— PROBLEM STATEMENT —
Look through the records below and collect all lines that hold the string "swapped".

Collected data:
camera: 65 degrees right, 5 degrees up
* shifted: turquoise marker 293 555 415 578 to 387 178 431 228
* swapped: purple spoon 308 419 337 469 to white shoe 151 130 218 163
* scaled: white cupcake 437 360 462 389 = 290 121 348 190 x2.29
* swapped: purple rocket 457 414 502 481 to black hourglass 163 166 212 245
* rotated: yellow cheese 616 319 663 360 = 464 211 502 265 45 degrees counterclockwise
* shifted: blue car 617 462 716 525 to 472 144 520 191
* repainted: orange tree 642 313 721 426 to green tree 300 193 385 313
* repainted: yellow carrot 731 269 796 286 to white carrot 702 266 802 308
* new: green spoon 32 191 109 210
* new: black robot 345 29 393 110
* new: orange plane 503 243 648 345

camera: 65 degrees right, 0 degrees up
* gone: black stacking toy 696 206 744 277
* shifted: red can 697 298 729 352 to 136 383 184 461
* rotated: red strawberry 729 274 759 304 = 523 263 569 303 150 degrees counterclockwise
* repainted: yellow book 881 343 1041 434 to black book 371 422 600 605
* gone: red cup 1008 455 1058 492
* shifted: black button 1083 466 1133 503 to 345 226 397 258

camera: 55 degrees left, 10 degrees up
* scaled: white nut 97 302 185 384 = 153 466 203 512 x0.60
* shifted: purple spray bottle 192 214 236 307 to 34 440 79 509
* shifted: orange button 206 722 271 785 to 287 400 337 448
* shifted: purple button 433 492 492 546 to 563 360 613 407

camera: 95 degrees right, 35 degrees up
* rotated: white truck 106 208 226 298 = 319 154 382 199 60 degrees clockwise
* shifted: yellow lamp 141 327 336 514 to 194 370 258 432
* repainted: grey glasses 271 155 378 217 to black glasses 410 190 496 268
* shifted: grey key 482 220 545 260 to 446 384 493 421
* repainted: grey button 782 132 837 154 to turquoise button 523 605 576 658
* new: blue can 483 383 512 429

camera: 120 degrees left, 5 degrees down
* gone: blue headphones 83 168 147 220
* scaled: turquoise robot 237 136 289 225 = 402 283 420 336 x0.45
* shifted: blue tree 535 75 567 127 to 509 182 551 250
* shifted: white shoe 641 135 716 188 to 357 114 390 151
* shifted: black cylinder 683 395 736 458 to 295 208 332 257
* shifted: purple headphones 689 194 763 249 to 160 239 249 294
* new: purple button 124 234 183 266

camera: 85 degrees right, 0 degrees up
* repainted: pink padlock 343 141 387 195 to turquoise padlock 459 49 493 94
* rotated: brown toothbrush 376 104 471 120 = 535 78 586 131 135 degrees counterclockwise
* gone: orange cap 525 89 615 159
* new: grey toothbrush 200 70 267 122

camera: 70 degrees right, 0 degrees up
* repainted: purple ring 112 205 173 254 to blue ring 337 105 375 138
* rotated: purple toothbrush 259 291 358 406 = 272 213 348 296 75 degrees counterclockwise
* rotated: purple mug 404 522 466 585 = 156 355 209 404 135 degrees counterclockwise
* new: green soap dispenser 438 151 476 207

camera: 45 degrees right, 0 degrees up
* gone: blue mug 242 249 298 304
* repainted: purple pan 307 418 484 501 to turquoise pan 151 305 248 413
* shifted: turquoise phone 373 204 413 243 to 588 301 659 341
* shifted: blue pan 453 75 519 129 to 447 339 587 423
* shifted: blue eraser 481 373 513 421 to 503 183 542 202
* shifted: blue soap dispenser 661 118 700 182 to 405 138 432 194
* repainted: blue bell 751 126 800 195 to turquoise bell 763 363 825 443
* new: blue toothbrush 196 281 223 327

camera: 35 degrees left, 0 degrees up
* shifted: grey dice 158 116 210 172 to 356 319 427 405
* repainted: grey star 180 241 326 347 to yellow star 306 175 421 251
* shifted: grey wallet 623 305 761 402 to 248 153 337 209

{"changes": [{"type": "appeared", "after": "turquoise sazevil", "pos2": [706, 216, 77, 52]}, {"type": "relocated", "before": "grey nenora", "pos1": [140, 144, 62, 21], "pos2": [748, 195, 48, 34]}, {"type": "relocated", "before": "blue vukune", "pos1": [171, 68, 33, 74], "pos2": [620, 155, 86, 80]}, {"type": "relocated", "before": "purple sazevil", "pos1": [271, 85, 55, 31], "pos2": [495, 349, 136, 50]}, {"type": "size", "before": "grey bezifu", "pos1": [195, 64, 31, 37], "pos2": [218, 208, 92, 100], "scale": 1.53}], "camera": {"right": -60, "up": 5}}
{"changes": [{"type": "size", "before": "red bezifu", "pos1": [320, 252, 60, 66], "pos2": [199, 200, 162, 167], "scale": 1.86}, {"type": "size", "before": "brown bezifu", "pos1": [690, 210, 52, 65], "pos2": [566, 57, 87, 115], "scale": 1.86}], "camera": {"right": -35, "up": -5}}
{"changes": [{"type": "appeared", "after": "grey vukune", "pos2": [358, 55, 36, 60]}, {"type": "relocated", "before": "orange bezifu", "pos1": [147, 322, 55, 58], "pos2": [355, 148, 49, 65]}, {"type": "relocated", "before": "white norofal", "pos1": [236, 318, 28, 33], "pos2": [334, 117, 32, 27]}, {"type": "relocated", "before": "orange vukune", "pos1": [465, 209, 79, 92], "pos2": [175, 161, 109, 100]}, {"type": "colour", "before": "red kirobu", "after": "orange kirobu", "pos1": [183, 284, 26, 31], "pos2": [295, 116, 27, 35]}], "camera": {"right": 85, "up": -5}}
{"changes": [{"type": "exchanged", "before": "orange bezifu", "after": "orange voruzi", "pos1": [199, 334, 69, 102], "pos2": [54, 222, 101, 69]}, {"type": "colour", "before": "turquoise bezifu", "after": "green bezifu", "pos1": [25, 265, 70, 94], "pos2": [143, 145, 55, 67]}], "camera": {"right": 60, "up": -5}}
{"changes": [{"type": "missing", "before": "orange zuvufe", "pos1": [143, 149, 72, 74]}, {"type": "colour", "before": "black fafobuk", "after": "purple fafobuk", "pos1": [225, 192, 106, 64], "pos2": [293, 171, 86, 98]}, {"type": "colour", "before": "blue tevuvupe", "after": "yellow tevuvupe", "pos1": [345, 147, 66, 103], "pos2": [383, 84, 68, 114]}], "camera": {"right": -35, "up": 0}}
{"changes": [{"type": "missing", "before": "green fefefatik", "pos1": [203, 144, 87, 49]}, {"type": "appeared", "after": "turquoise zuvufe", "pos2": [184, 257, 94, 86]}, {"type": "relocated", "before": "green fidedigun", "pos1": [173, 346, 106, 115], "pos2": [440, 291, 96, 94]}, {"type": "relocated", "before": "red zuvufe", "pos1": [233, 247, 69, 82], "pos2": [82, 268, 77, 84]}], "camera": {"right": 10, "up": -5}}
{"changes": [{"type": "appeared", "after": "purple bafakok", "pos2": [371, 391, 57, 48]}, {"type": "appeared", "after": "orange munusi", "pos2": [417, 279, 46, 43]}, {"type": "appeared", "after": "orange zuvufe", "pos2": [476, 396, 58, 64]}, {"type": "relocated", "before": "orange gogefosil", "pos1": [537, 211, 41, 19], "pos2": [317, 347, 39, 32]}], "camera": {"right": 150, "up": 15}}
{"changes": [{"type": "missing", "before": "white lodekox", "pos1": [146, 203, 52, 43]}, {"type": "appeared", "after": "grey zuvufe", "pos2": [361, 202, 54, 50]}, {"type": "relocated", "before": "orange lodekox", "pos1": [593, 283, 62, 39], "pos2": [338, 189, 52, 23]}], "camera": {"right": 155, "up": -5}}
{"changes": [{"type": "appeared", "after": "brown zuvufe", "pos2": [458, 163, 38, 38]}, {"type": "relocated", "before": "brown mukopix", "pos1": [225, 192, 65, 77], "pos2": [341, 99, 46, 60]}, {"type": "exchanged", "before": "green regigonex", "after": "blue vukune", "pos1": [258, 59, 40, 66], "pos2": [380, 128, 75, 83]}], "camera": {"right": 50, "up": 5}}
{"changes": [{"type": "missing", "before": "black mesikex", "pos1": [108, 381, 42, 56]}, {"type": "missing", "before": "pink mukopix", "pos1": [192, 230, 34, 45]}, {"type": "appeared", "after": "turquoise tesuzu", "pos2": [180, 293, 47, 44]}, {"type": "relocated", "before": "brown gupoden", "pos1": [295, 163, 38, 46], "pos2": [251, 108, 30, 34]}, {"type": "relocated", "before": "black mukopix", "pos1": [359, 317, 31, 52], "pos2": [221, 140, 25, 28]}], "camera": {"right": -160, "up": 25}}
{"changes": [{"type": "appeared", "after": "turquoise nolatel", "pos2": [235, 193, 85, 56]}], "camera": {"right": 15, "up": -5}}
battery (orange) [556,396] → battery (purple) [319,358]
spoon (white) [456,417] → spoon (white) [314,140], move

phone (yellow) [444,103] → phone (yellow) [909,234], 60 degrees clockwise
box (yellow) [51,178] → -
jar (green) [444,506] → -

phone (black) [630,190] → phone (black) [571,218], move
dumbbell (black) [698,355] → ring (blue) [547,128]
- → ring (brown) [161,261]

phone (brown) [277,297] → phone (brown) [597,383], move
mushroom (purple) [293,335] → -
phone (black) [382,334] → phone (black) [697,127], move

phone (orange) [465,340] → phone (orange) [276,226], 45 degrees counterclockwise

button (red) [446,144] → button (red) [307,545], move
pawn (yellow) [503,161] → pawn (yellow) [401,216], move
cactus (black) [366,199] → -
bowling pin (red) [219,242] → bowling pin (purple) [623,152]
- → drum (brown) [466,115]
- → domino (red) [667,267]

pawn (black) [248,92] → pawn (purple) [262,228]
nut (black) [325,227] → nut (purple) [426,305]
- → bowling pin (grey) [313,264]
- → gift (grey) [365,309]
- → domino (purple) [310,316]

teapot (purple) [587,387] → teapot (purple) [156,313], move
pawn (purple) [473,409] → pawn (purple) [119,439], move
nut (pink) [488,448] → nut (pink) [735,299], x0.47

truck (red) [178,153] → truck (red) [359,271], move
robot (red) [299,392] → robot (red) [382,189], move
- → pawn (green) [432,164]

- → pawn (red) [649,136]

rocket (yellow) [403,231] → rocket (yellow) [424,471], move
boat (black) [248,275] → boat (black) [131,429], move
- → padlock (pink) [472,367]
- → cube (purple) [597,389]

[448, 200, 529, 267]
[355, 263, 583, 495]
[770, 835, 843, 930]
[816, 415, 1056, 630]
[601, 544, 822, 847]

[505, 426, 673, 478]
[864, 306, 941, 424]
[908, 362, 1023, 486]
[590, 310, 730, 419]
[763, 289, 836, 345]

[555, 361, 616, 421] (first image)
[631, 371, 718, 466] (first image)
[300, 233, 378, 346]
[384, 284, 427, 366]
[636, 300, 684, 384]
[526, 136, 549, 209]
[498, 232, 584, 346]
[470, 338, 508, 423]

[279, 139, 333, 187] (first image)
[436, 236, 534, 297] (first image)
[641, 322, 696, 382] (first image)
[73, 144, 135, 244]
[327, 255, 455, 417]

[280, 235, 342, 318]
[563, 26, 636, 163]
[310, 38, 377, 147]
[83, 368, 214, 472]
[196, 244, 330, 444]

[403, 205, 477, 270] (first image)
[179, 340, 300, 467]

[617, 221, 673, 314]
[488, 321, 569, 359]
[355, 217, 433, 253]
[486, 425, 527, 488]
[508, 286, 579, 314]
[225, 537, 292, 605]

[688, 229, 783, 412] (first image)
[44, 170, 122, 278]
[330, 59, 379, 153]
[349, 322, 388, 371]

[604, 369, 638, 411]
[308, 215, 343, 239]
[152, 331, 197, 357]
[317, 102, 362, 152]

— REPLY TO THE EXERCISE —
* swapped: purple spoon 308 419 337 469 to white shoe 151 130 218 163
* swapped: purple rocket 457 414 502 481 to black hourglass 163 166 212 245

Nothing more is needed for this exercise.